▶ _WORK INSTRUCTIONS_
Put every line of the entries below into a numbered list, one line per item, and omit the blank lines.

▶ _PROVIDED RECORDS_
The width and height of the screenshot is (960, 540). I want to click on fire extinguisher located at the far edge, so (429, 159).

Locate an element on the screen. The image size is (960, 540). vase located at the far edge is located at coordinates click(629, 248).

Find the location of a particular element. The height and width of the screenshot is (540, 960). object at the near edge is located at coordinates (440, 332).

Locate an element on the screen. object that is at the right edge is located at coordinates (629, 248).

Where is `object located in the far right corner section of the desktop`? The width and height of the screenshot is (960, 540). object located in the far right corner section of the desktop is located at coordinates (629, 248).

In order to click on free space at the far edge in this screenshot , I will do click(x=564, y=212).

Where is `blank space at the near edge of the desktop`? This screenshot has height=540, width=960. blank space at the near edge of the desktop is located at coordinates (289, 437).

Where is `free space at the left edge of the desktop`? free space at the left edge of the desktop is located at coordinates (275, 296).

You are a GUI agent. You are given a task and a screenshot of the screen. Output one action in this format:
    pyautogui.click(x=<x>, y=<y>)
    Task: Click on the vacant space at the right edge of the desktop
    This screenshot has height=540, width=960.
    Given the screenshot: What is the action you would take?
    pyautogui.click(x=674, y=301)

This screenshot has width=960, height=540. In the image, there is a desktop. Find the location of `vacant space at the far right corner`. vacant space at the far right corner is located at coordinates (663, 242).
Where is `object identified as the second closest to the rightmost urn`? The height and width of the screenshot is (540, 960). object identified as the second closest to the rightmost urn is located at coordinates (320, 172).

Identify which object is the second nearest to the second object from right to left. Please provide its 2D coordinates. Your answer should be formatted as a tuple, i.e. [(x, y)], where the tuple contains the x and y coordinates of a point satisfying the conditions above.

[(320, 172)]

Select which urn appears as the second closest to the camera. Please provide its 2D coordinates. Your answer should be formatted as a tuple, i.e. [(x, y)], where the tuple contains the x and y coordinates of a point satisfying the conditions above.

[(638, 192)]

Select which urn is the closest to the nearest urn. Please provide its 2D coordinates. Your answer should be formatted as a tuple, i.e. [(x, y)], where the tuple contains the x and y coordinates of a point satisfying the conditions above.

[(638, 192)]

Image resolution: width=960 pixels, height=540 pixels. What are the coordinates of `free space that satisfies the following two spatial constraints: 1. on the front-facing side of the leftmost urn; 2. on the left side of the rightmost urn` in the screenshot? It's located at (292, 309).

▶ _OUTPUT FOR THIS TASK_
1. The width and height of the screenshot is (960, 540). I want to click on fire extinguisher located at the far edge, so (429, 159).
2. Locate an element on the screen. The image size is (960, 540). vase located at the far edge is located at coordinates click(629, 248).
3. Find the location of a particular element. The height and width of the screenshot is (540, 960). object at the near edge is located at coordinates (440, 332).
4. Locate an element on the screen. object that is at the right edge is located at coordinates (629, 248).
5. Where is `object located in the far right corner section of the desktop`? The width and height of the screenshot is (960, 540). object located in the far right corner section of the desktop is located at coordinates (629, 248).
6. In order to click on free space at the far edge in this screenshot , I will do click(x=564, y=212).
7. Where is `blank space at the near edge of the desktop`? This screenshot has height=540, width=960. blank space at the near edge of the desktop is located at coordinates (289, 437).
8. Where is `free space at the left edge of the desktop`? free space at the left edge of the desktop is located at coordinates (275, 296).
9. You are a GUI agent. You are given a task and a screenshot of the screen. Output one action in this format:
10.     pyautogui.click(x=<x>, y=<y>)
11.     Task: Click on the vacant space at the right edge of the desktop
12.     This screenshot has height=540, width=960.
13.     Given the screenshot: What is the action you would take?
14.     pyautogui.click(x=674, y=301)
15. This screenshot has width=960, height=540. In the image, there is a desktop. Find the location of `vacant space at the far right corner`. vacant space at the far right corner is located at coordinates (663, 242).
16. Where is `object identified as the second closest to the rightmost urn`? The height and width of the screenshot is (540, 960). object identified as the second closest to the rightmost urn is located at coordinates (320, 172).
17. Identify which object is the second nearest to the second object from right to left. Please provide its 2D coordinates. Your answer should be formatted as a tuple, i.e. [(x, y)], where the tuple contains the x and y coordinates of a point satisfying the conditions above.
18. [(320, 172)]
19. Select which urn appears as the second closest to the camera. Please provide its 2D coordinates. Your answer should be formatted as a tuple, i.e. [(x, y)], where the tuple contains the x and y coordinates of a point satisfying the conditions above.
20. [(638, 192)]
21. Select which urn is the closest to the nearest urn. Please provide its 2D coordinates. Your answer should be formatted as a tuple, i.e. [(x, y)], where the tuple contains the x and y coordinates of a point satisfying the conditions above.
22. [(638, 192)]
23. Image resolution: width=960 pixels, height=540 pixels. What are the coordinates of `free space that satisfies the following two spatial constraints: 1. on the front-facing side of the leftmost urn; 2. on the left side of the rightmost urn` in the screenshot? It's located at (292, 309).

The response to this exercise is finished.